# The task
Copy the line containing "building: none -> [172,272,396,361]", then all lines after it up to and including the final line of the material, exactly and without additions.

───

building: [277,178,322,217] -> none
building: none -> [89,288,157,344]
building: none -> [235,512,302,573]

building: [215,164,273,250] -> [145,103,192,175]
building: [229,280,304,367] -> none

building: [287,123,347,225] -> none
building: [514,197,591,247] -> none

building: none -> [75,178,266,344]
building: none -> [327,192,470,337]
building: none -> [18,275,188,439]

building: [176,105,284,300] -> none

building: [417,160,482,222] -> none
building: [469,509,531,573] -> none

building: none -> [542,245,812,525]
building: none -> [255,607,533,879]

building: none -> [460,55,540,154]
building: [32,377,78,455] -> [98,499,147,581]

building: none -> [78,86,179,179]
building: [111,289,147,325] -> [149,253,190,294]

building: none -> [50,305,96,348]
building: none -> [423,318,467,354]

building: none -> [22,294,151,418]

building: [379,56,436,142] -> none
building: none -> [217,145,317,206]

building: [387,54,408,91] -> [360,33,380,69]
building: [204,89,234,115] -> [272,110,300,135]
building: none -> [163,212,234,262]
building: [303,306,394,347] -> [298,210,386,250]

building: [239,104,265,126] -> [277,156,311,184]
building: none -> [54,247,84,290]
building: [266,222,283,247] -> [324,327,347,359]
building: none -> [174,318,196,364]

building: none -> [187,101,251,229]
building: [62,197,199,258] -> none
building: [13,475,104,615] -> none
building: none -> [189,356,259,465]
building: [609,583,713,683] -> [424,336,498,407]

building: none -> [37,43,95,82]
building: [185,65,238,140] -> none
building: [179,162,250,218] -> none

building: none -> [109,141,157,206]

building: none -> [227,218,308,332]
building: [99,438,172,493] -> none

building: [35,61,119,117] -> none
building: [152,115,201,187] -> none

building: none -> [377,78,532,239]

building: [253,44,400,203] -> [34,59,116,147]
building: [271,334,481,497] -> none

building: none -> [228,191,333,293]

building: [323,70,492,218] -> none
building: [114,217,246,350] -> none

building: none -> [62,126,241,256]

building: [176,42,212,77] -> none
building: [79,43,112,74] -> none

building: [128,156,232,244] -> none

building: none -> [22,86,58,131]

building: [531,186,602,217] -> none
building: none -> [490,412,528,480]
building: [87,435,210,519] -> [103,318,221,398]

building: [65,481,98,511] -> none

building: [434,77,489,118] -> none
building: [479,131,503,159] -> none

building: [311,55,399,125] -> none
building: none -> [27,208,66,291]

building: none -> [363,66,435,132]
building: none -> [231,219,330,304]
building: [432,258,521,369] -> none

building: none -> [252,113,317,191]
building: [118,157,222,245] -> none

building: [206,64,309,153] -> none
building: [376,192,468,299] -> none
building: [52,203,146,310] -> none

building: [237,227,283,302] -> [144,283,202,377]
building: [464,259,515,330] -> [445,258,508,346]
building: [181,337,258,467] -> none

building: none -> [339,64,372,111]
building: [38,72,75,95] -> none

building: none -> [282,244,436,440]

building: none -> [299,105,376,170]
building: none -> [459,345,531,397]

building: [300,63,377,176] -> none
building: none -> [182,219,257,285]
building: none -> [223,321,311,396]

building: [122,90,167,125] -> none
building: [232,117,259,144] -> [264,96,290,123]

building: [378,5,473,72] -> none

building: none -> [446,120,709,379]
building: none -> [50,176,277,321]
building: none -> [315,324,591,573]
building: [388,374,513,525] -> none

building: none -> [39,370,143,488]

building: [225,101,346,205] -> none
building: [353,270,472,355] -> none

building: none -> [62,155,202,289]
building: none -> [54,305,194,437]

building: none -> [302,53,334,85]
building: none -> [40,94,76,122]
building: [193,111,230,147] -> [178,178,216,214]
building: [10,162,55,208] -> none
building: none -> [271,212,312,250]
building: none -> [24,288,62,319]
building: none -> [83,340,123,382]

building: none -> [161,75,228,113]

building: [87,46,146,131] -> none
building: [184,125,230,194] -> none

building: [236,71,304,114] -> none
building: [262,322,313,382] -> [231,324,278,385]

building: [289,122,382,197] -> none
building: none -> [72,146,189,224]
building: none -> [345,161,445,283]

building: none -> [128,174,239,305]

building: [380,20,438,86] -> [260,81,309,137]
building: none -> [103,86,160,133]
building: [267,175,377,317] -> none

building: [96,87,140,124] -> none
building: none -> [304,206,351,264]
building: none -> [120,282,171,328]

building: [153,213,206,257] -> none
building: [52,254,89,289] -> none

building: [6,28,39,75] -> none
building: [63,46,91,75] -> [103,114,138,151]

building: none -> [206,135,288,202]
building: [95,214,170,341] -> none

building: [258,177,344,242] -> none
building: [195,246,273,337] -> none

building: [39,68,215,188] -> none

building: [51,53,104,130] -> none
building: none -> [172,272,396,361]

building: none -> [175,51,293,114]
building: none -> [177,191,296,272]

───

# The answer
building: none -> [172,272,396,361]

building: none -> [175,51,293,114]
building: none -> [177,191,296,272]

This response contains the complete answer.